Copy the data exactly as it appears, and do not include any pictures.

═════ Study material ═════

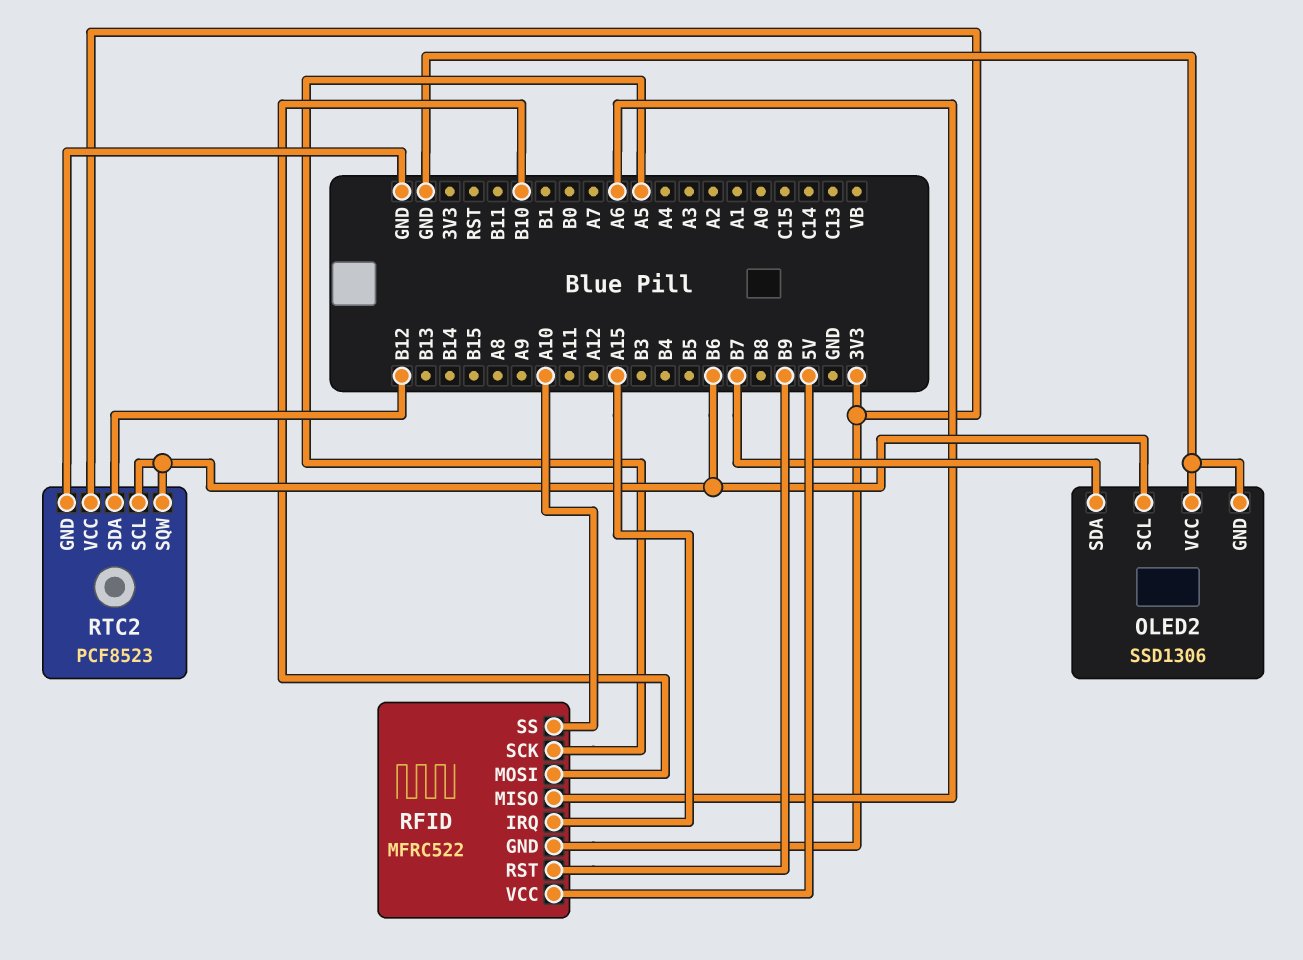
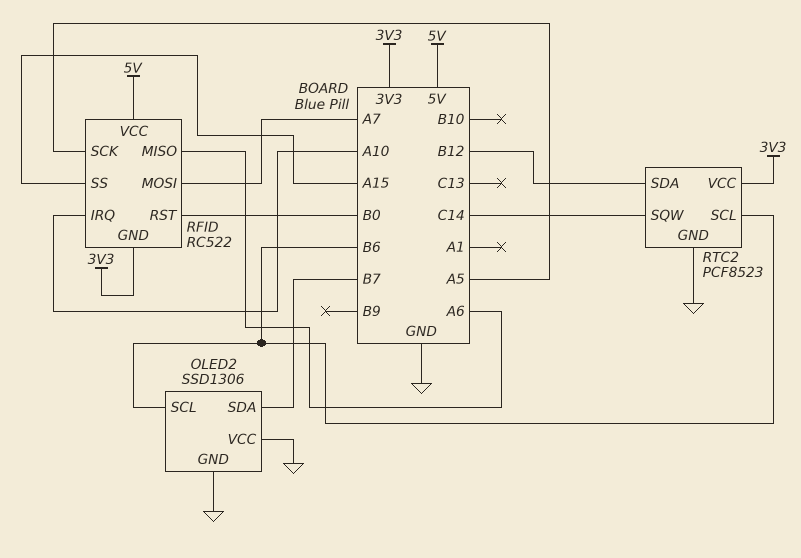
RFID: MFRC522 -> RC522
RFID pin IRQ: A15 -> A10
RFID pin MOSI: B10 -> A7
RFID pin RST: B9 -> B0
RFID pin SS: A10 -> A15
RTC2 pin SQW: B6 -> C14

═════

Solution »
RFID: MFRC522 -> RC522
RFID pin IRQ: A15 -> A10
RFID pin MOSI: B10 -> A7
RFID pin RST: B9 -> B0
RFID pin SS: A10 -> A15
RTC2 pin SQW: B6 -> C14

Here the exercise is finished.